§ **Your task**
Among the entries below, tally each line containing "degrees"; respond with the total only.

§ **Material for the task**
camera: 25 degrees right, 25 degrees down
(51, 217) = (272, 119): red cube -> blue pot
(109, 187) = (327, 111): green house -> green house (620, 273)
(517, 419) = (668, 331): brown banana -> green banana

...

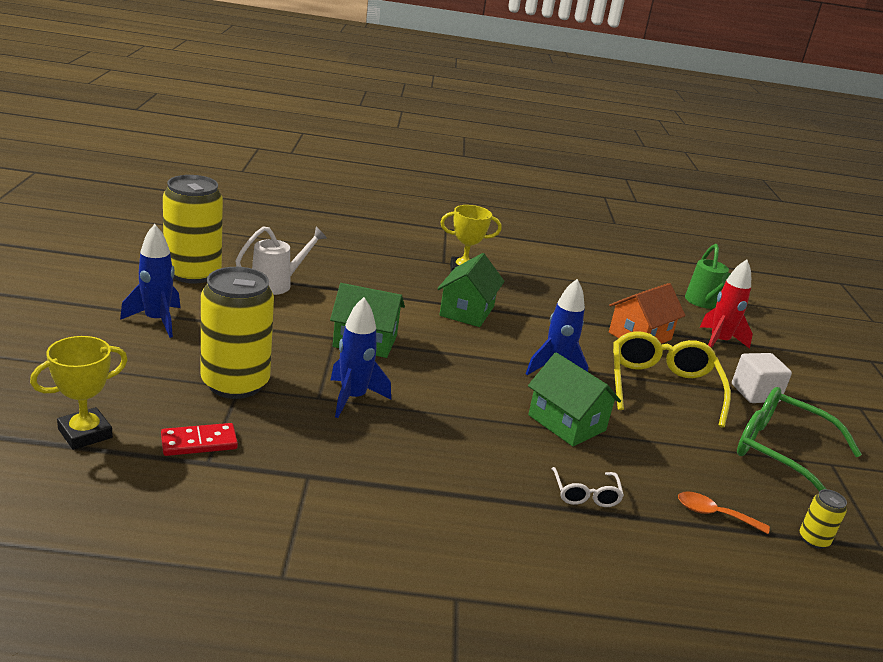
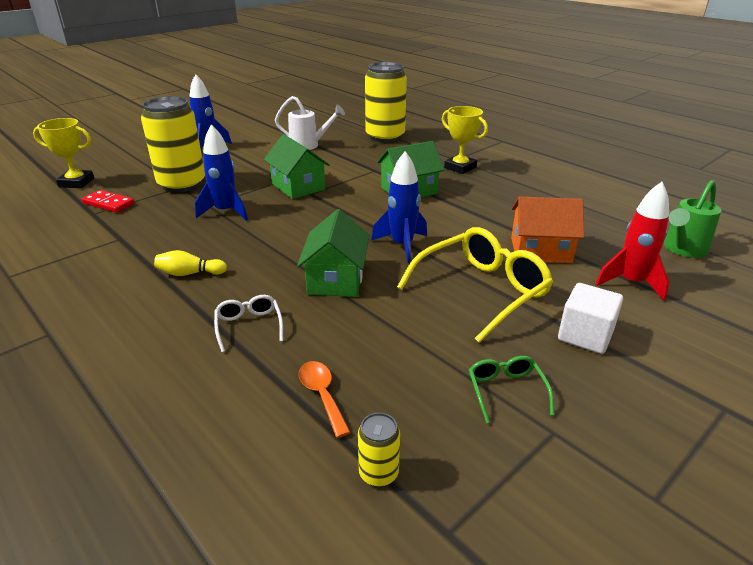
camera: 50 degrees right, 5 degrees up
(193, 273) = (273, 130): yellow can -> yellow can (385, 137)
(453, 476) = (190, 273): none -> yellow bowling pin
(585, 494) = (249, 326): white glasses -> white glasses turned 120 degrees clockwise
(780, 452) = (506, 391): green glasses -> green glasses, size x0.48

§ **Written response**
3